• **LISTING**
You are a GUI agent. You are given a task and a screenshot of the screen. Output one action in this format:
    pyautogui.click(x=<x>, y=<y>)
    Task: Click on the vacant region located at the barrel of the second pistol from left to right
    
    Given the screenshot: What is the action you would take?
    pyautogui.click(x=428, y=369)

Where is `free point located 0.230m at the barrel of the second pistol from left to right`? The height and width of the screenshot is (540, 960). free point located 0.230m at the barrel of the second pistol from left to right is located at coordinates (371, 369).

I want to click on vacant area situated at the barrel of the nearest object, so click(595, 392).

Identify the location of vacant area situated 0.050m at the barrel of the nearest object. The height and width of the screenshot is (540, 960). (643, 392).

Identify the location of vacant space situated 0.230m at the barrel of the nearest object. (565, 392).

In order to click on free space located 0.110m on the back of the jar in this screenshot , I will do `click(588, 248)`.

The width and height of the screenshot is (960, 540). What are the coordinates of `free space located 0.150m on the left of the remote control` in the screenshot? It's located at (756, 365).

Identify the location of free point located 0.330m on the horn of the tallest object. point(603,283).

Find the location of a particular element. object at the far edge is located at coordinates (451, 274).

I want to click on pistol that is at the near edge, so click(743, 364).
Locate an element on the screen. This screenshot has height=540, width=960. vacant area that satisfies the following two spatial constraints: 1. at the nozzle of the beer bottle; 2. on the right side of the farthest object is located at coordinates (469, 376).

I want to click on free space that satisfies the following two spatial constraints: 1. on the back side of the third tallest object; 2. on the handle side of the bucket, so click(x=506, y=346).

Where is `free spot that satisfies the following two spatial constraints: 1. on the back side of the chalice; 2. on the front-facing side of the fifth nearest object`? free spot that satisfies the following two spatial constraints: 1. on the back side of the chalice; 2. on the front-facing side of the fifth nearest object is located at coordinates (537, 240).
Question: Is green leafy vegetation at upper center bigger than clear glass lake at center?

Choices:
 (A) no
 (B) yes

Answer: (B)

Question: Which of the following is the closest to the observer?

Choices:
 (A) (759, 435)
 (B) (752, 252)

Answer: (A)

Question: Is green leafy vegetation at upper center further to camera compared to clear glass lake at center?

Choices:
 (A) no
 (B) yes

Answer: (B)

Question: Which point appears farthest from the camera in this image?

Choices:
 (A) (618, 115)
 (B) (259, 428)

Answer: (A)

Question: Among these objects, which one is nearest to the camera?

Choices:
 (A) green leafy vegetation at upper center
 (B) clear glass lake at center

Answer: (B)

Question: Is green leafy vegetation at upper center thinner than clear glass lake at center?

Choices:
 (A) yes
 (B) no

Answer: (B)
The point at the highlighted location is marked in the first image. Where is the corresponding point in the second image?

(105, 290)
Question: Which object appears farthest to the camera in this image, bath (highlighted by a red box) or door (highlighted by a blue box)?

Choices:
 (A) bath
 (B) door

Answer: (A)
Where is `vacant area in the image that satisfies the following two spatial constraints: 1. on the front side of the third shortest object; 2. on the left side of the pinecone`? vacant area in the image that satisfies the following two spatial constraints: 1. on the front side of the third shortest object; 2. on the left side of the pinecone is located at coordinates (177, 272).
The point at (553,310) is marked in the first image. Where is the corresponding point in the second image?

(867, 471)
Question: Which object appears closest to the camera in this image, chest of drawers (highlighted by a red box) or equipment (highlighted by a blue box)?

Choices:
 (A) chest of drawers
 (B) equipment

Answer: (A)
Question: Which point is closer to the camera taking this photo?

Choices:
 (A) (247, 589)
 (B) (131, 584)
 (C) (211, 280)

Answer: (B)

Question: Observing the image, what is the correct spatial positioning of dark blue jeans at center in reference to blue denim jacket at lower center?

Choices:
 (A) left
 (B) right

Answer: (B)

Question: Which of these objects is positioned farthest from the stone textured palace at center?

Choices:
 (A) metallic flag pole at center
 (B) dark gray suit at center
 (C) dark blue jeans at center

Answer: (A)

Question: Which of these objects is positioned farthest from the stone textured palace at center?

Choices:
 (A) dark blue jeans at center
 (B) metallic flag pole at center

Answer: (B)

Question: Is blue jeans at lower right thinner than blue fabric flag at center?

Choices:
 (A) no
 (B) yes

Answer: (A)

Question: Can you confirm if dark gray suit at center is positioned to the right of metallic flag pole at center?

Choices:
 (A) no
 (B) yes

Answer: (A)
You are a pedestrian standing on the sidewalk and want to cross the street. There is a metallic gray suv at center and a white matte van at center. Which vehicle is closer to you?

• **AIM**
Reproduce all of the data above word for word, with nothing changed or left out.

• **CORRECT RESPONSE**
You are a GUI agent. You are given a task and a screenshot of the screen. Output one action in this format:
    pyautogui.click(x=<x>, y=<y>)
    Task: Click on the vacant region located at the barrel of the second pistol from left to right
    
    Given the screenshot: What is the action you would take?
    pyautogui.click(x=428, y=369)

Where is `free point located 0.230m at the barrel of the second pistol from left to right`? The height and width of the screenshot is (540, 960). free point located 0.230m at the barrel of the second pistol from left to right is located at coordinates (371, 369).

I want to click on vacant area situated at the barrel of the nearest object, so click(595, 392).

Identify the location of vacant area situated 0.050m at the barrel of the nearest object. The height and width of the screenshot is (540, 960). (643, 392).

Identify the location of vacant space situated 0.230m at the barrel of the nearest object. (565, 392).

In order to click on free space located 0.110m on the back of the jar in this screenshot , I will do `click(588, 248)`.

The width and height of the screenshot is (960, 540). What are the coordinates of `free space located 0.150m on the left of the remote control` in the screenshot? It's located at (756, 365).

Identify the location of free point located 0.330m on the horn of the tallest object. point(603,283).

Find the location of a particular element. object at the far edge is located at coordinates (451, 274).

I want to click on pistol that is at the near edge, so click(743, 364).
Locate an element on the screen. This screenshot has height=540, width=960. vacant area that satisfies the following two spatial constraints: 1. at the nozzle of the beer bottle; 2. on the right side of the farthest object is located at coordinates (469, 376).

I want to click on free space that satisfies the following two spatial constraints: 1. on the back side of the third tallest object; 2. on the handle side of the bucket, so click(x=506, y=346).

Where is `free spot that satisfies the following two spatial constraints: 1. on the back side of the chalice; 2. on the front-facing side of the fifth nearest object`? free spot that satisfies the following two spatial constraints: 1. on the back side of the chalice; 2. on the front-facing side of the fifth nearest object is located at coordinates (537, 240).
Question: Is green leafy vegetation at upper center bigger than clear glass lake at center?

Choices:
 (A) no
 (B) yes

Answer: (B)

Question: Which of the following is the closest to the observer?

Choices:
 (A) (759, 435)
 (B) (752, 252)

Answer: (A)

Question: Is green leafy vegetation at upper center further to camera compared to clear glass lake at center?

Choices:
 (A) no
 (B) yes

Answer: (B)

Question: Which point appears farthest from the camera in this image?

Choices:
 (A) (618, 115)
 (B) (259, 428)

Answer: (A)

Question: Among these objects, which one is nearest to the camera?

Choices:
 (A) green leafy vegetation at upper center
 (B) clear glass lake at center

Answer: (B)

Question: Is green leafy vegetation at upper center thinner than clear glass lake at center?

Choices:
 (A) yes
 (B) no

Answer: (B)
The point at the highlighted location is marked in the first image. Where is the corresponding point in the second image?

(105, 290)
Question: Which object appears farthest to the camera in this image, bath (highlighted by a red box) or door (highlighted by a blue box)?

Choices:
 (A) bath
 (B) door

Answer: (A)
Where is `vacant area in the image that satisfies the following two spatial constraints: 1. on the front side of the third shortest object; 2. on the left side of the pinecone`? vacant area in the image that satisfies the following two spatial constraints: 1. on the front side of the third shortest object; 2. on the left side of the pinecone is located at coordinates (177, 272).
The point at (553,310) is marked in the first image. Where is the corresponding point in the second image?

(867, 471)
Question: Which object appears closest to the camera in this image, chest of drawers (highlighted by a red box) or equipment (highlighted by a blue box)?

Choices:
 (A) chest of drawers
 (B) equipment

Answer: (A)
Question: Which point is closer to the camera taking this photo?

Choices:
 (A) (247, 589)
 (B) (131, 584)
 (C) (211, 280)

Answer: (B)

Question: Observing the image, what is the correct spatial positioning of dark blue jeans at center in reference to blue denim jacket at lower center?

Choices:
 (A) left
 (B) right

Answer: (B)

Question: Which of these objects is positioned farthest from the stone textured palace at center?

Choices:
 (A) metallic flag pole at center
 (B) dark gray suit at center
 (C) dark blue jeans at center

Answer: (A)

Question: Which of these objects is positioned farthest from the stone textured palace at center?

Choices:
 (A) dark blue jeans at center
 (B) metallic flag pole at center

Answer: (B)

Question: Is blue jeans at lower right thinner than blue fabric flag at center?

Choices:
 (A) no
 (B) yes

Answer: (A)

Question: Can you confirm if dark gray suit at center is positioned to the right of metallic flag pole at center?

Choices:
 (A) no
 (B) yes

Answer: (A)
You are a pedestrian standing on the sidewalk and want to cross the street. There is a metallic gray suv at center and a white matte van at center. Which vehicle is closer to you?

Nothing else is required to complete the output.